Exercise goal>
Could you please reproduce every record below exactly, leaving out the pictures?

------ Given records ------

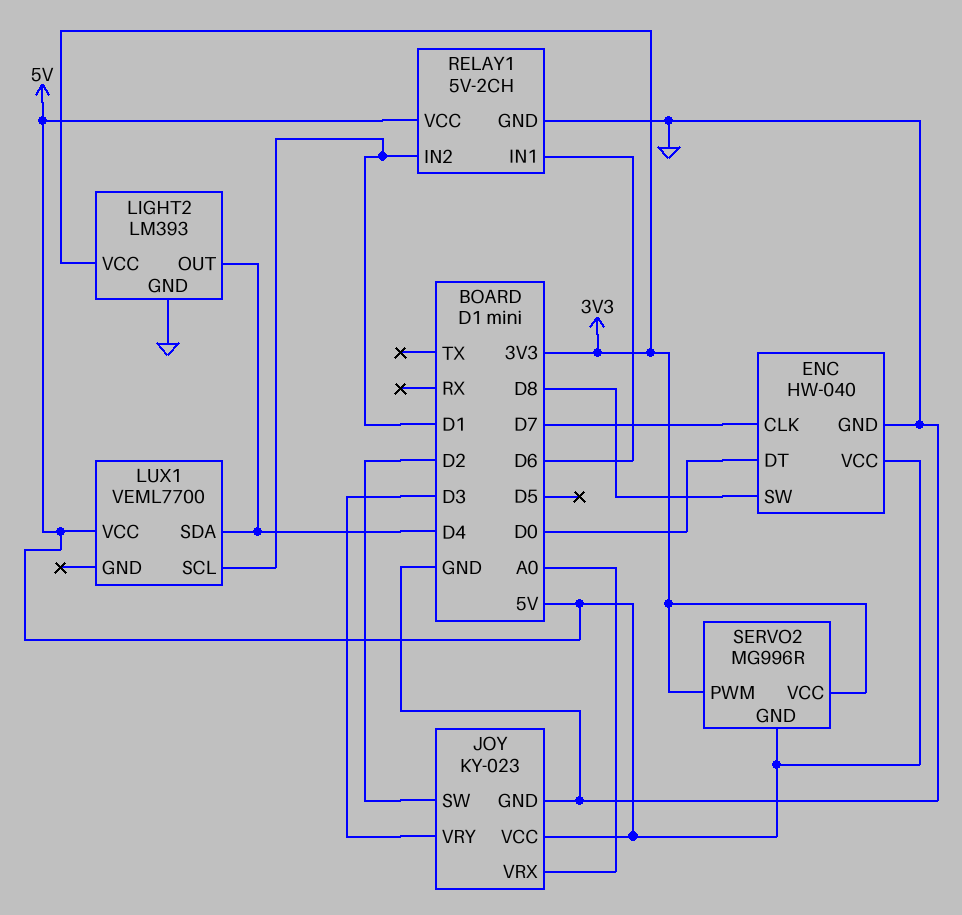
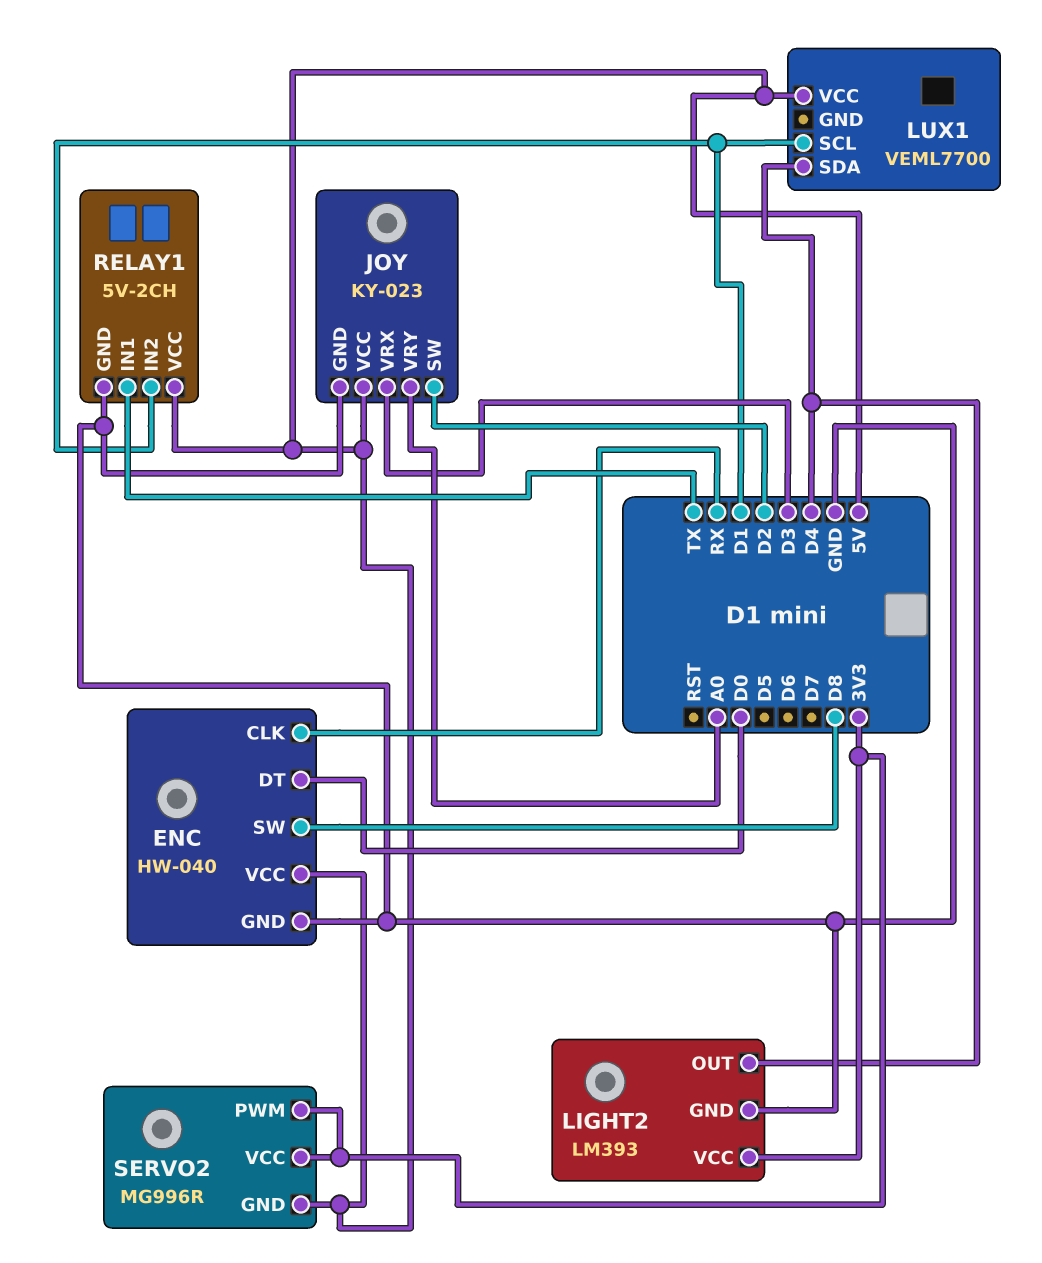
ENC pin CLK: D7 -> RX
JOY pin VRX: A0 -> D3
JOY pin VRY: D3 -> A0
RELAY1 pin IN1: D6 -> TX

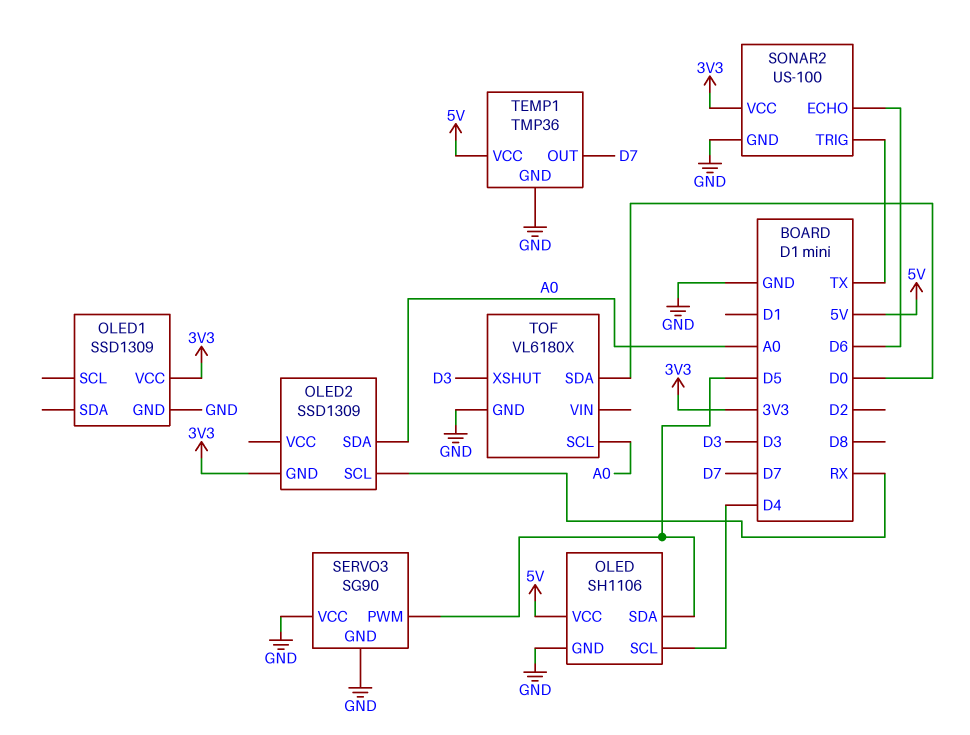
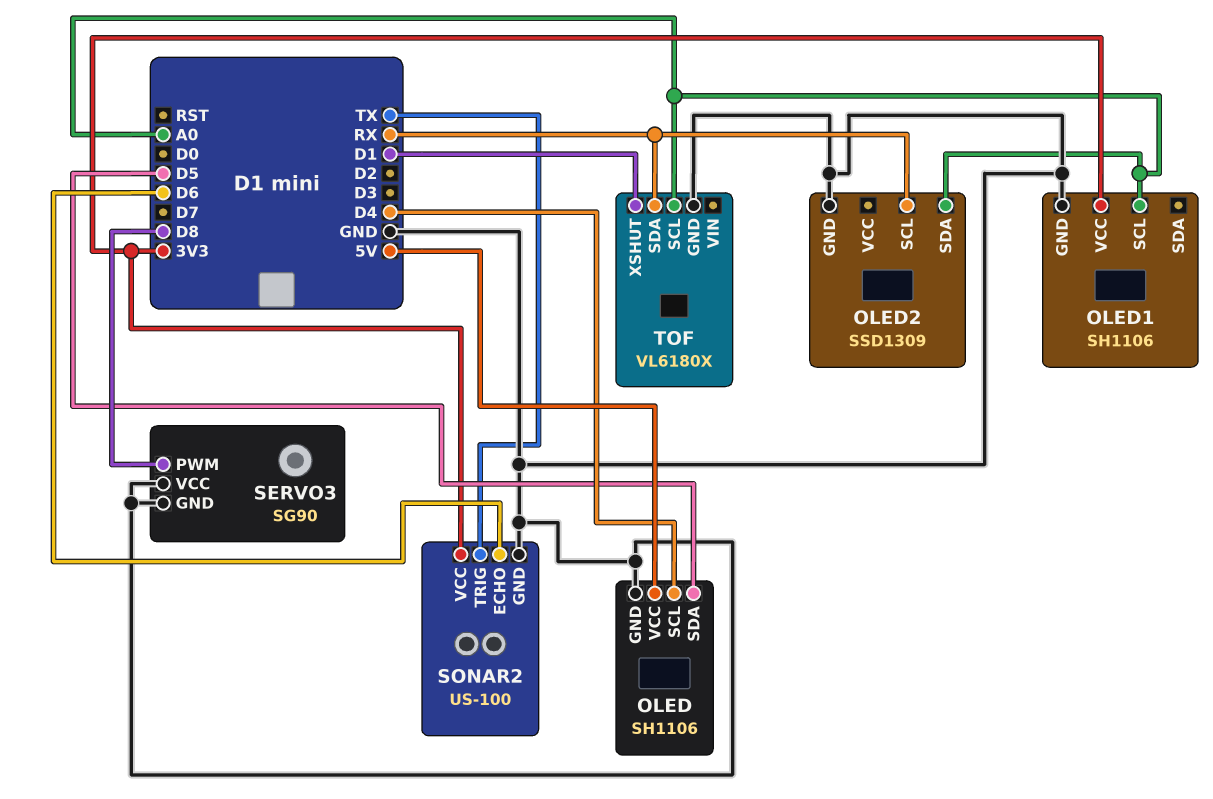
OLED1: SSD1309 -> SH1106
OLED1 pin SCL: none -> A0
OLED2 pin GND: 3V3 -> GND
SERVO3 pin PWM: D5 -> D8
TEMP1: TMP36 -> none
TEMP1 pin GND: GND -> none
TEMP1 pin OUT: D7 -> none
TEMP1 pin VCC: 5V -> none
TOF pin SDA: D0 -> RX
TOF pin XSHUT: D3 -> D1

------

Solution to this task>
ENC pin CLK: D7 -> RX
JOY pin VRX: A0 -> D3
JOY pin VRY: D3 -> A0
RELAY1 pin IN1: D6 -> TX

OLED1: SSD1309 -> SH1106
OLED1 pin SCL: none -> A0
OLED2 pin GND: 3V3 -> GND
SERVO3 pin PWM: D5 -> D8
TEMP1: TMP36 -> none
TEMP1 pin GND: GND -> none
TEMP1 pin OUT: D7 -> none
TEMP1 pin VCC: 5V -> none
TOF pin SDA: D0 -> RX
TOF pin XSHUT: D3 -> D1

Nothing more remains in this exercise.